** Opening EXTRACTED ENTRIES block **

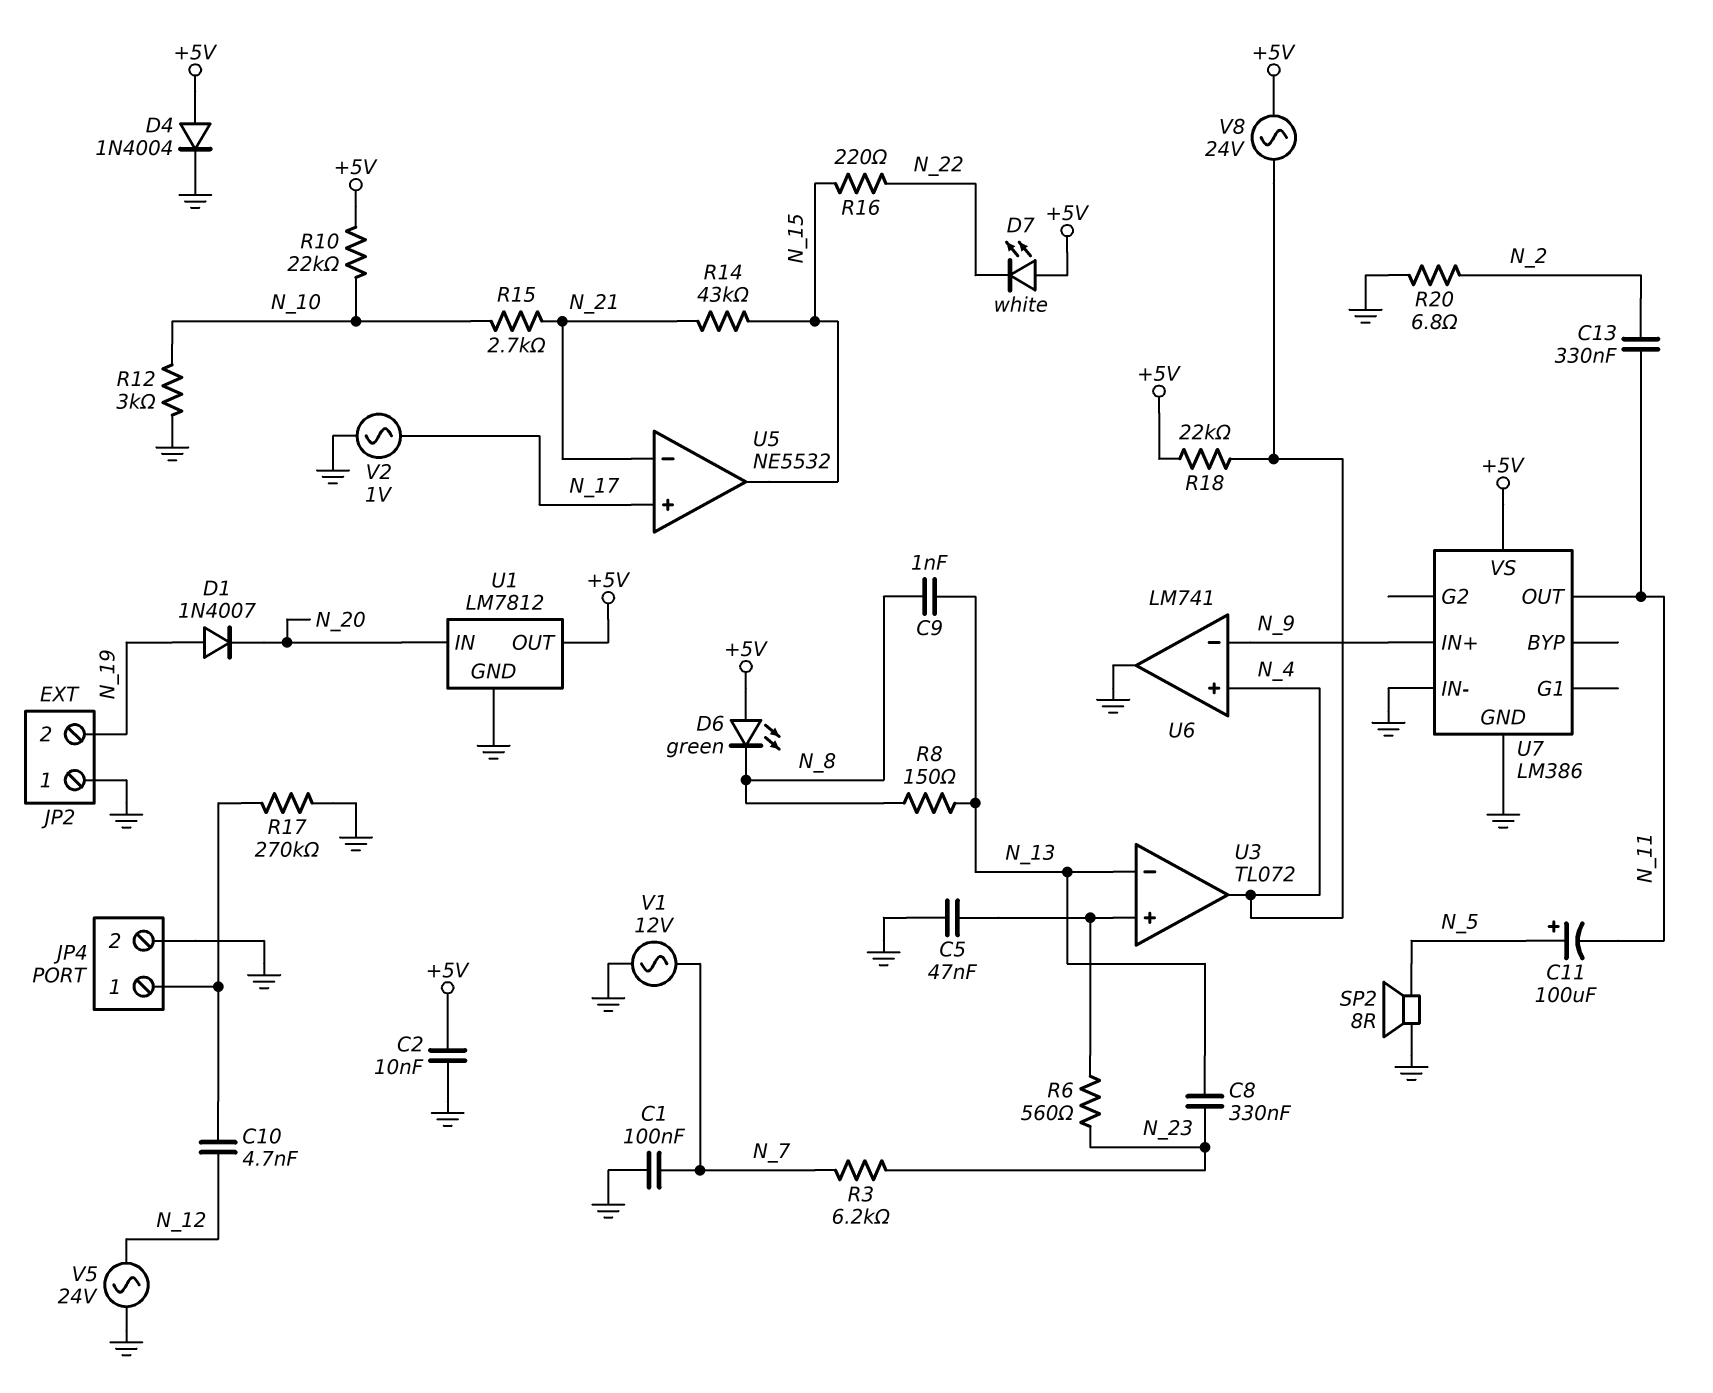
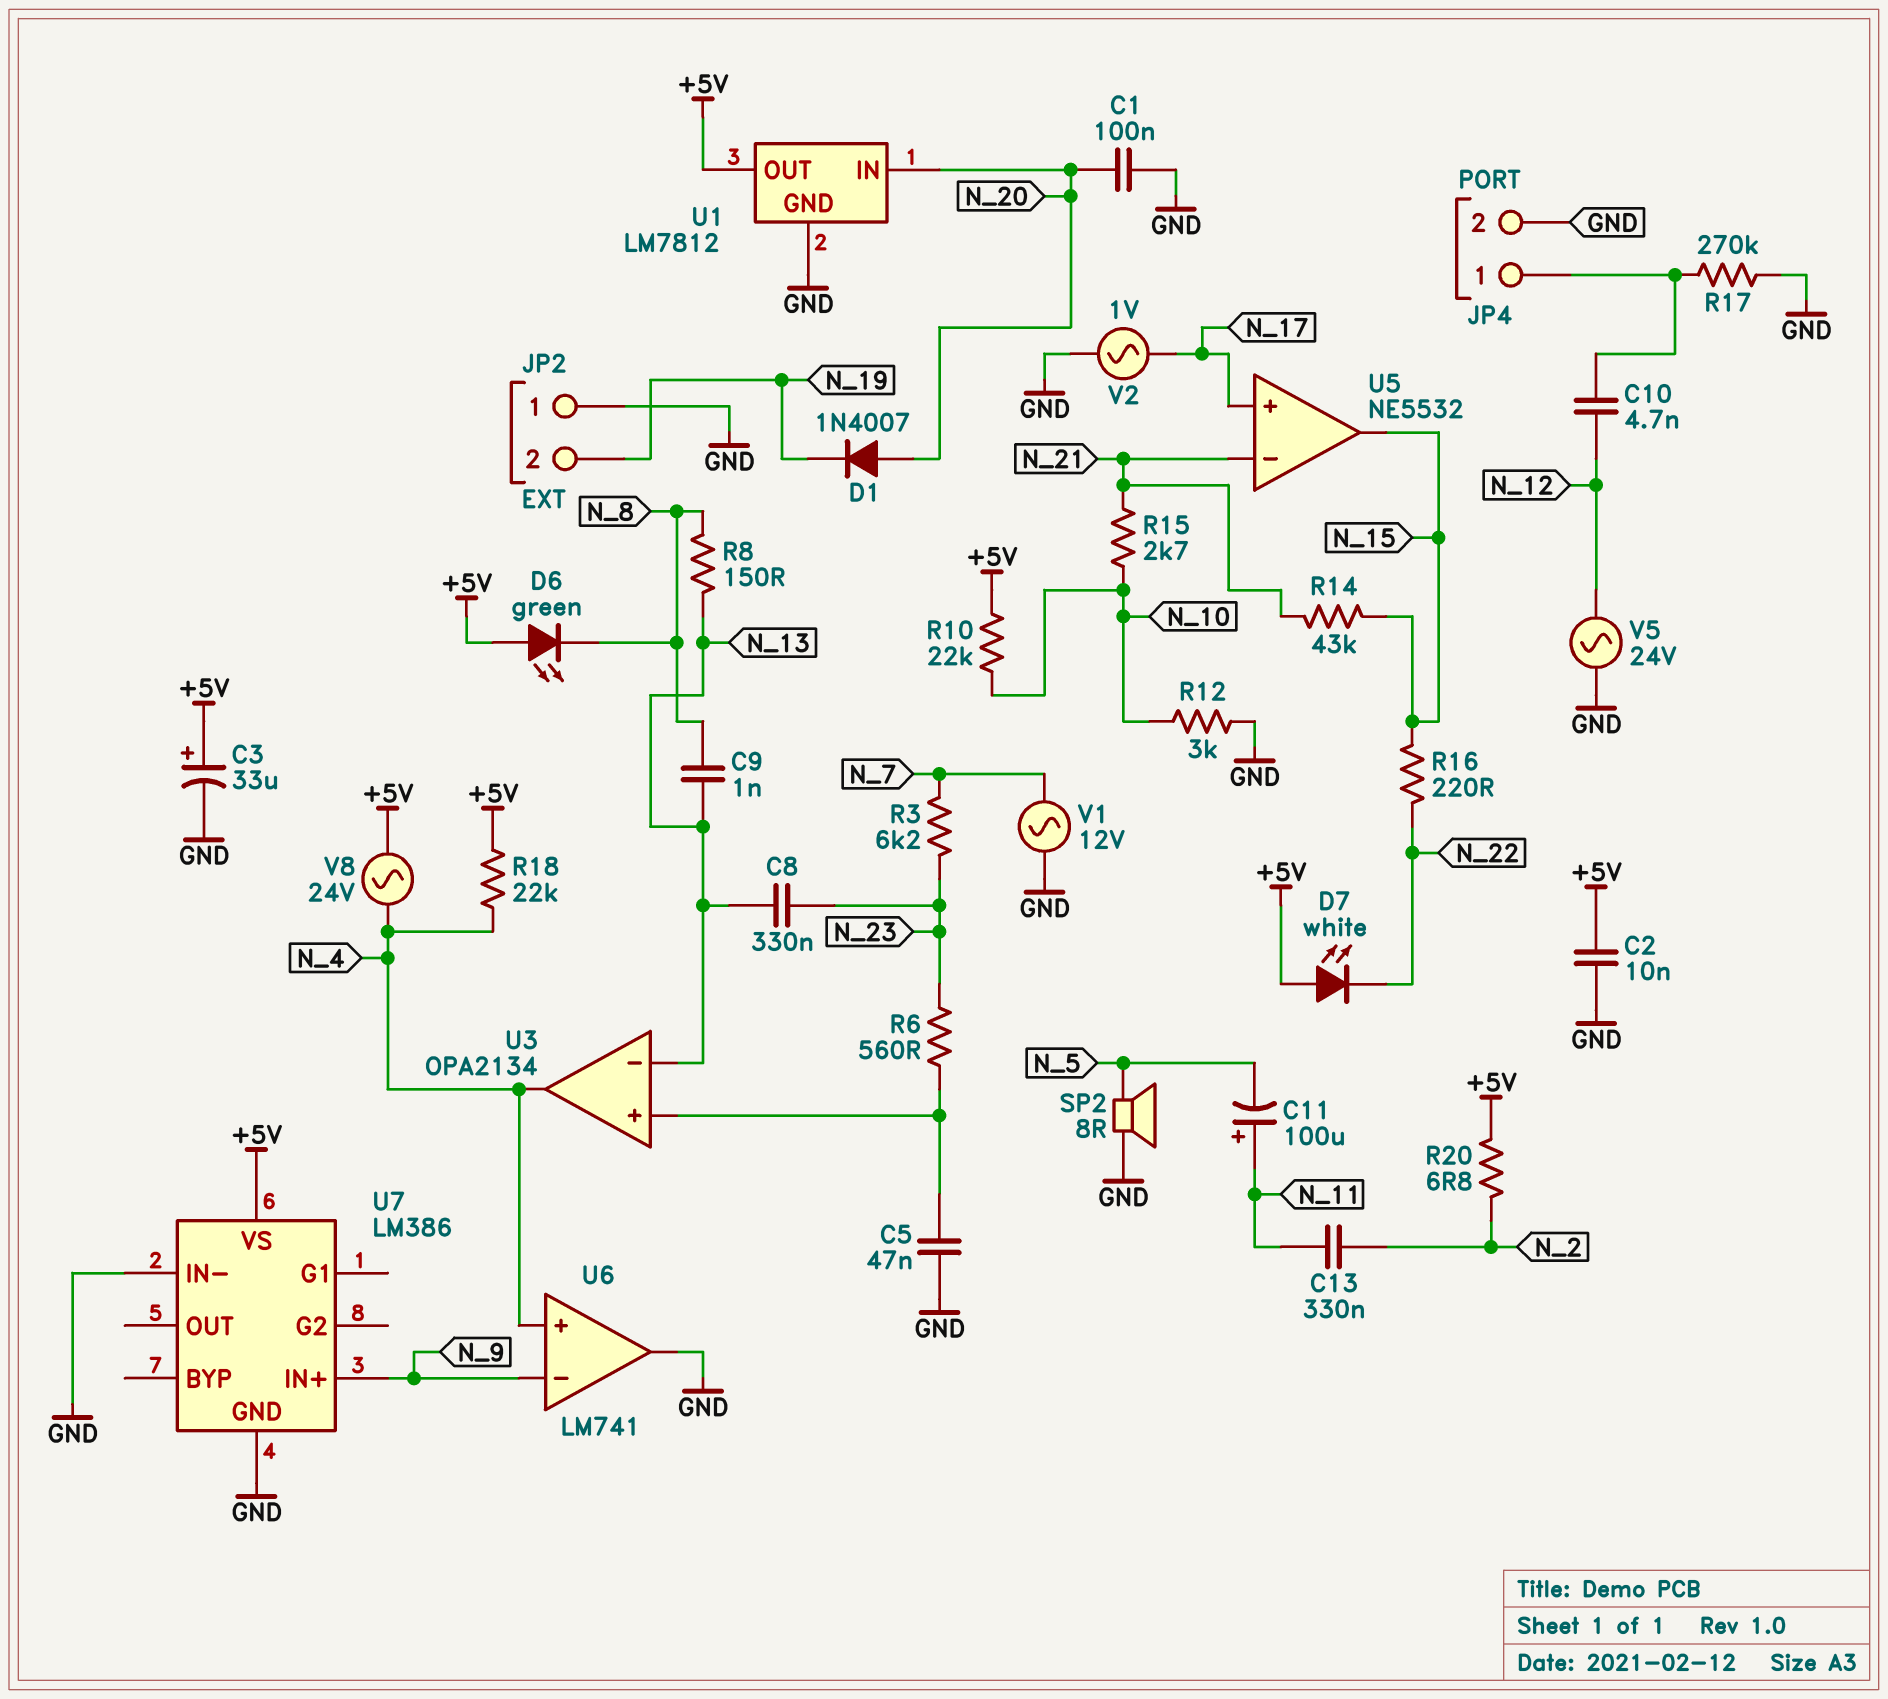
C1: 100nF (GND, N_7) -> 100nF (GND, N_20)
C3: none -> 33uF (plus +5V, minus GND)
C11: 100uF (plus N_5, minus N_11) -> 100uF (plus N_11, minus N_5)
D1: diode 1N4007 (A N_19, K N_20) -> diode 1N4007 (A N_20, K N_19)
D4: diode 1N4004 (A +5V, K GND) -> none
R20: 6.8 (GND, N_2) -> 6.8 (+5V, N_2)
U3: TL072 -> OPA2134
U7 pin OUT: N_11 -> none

** Closing EXTRACTED ENTRIES block **
** Opening EXTRACTED ENTRIES block **

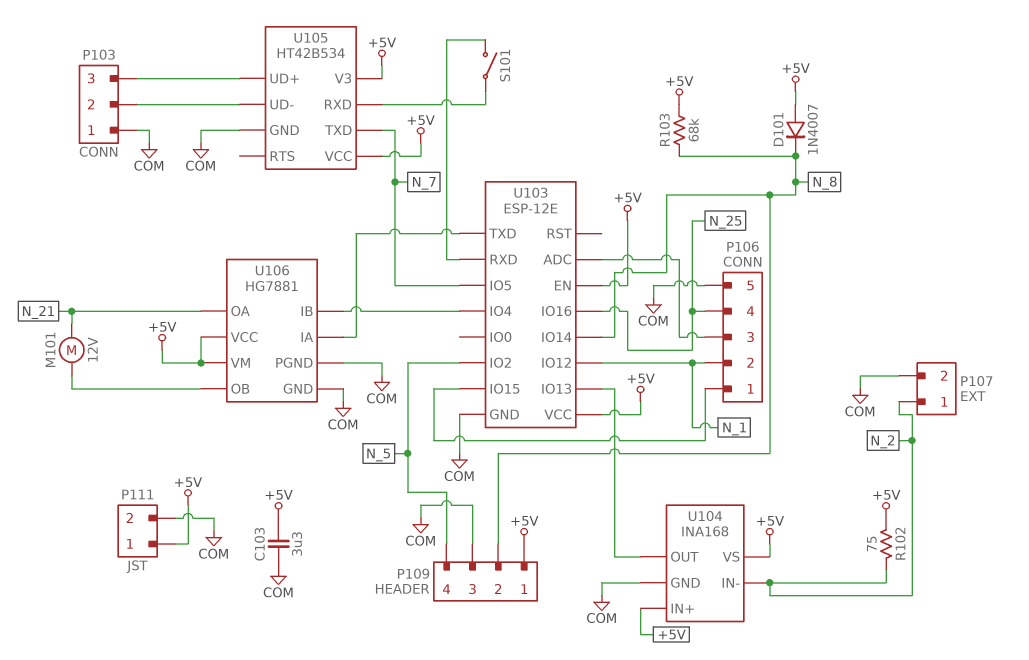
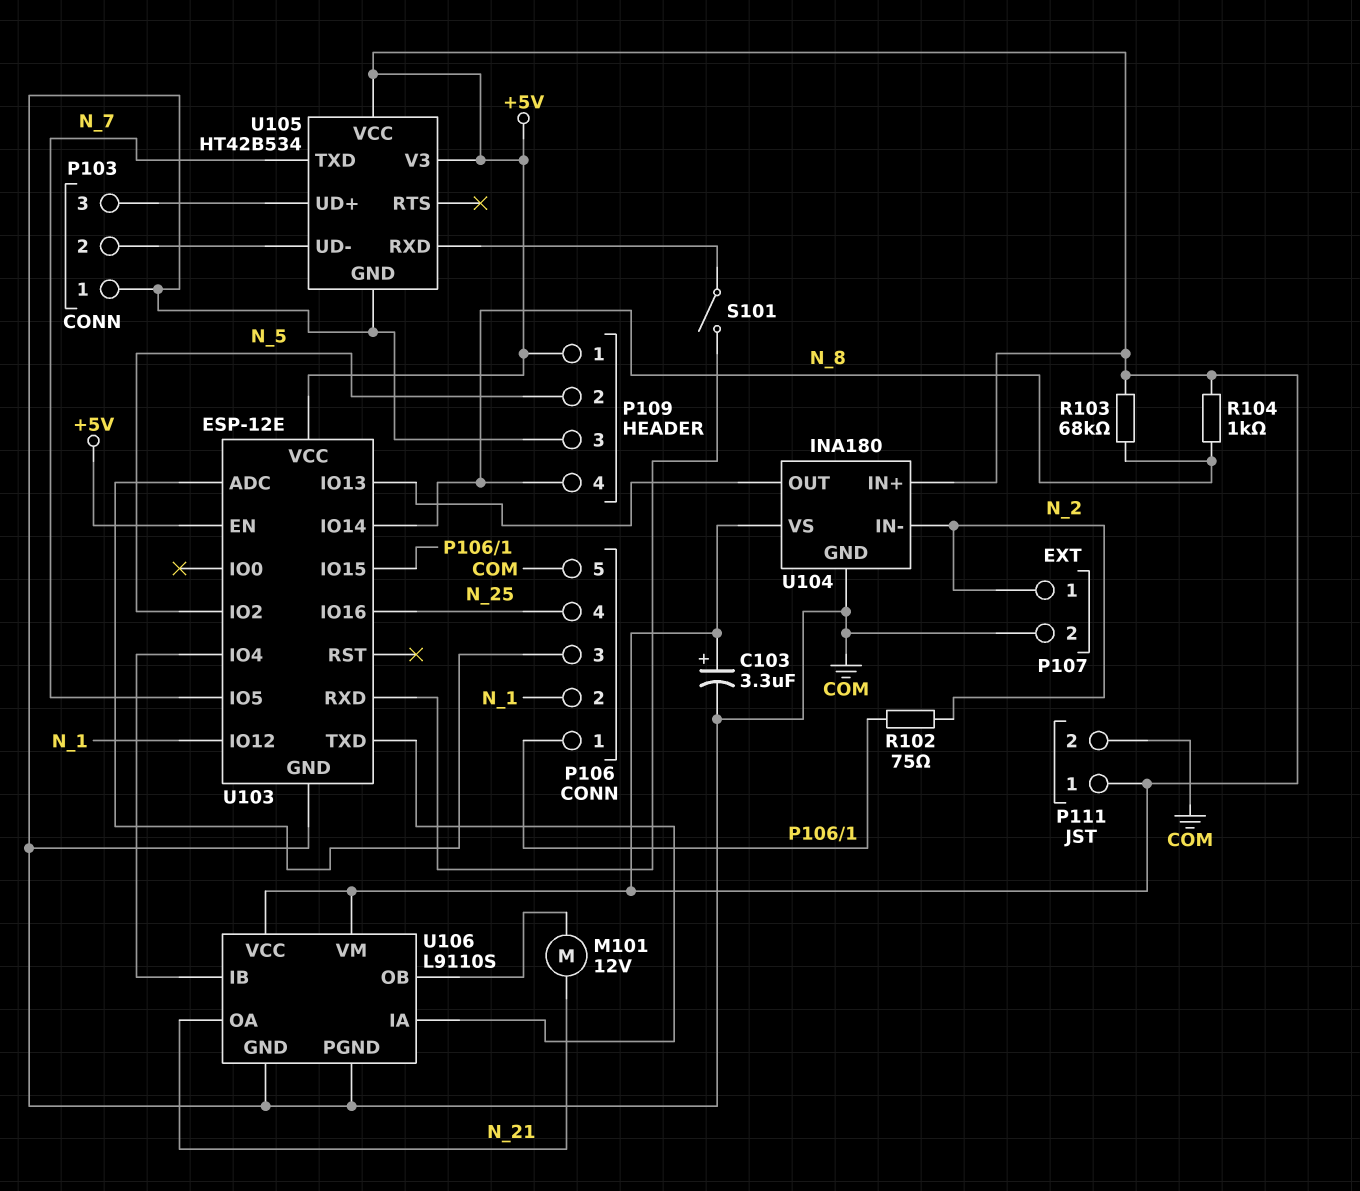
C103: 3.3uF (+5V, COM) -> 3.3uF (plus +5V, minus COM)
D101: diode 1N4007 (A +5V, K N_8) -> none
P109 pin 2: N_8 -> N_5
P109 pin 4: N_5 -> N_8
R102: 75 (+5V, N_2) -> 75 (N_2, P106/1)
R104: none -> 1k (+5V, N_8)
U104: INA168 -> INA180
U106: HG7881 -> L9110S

** Closing EXTRACTED ENTRIES block **

■ WORK ITEM
Pull out every line of the records that includes the string "minus".

■ SOLUTION FOR THIS EXERCISE
C3: none -> 33uF (plus +5V, minus GND)
C11: 100uF (plus N_5, minus N_11) -> 100uF (plus N_11, minus N_5)
C103: 3.3uF (+5V, COM) -> 3.3uF (plus +5V, minus COM)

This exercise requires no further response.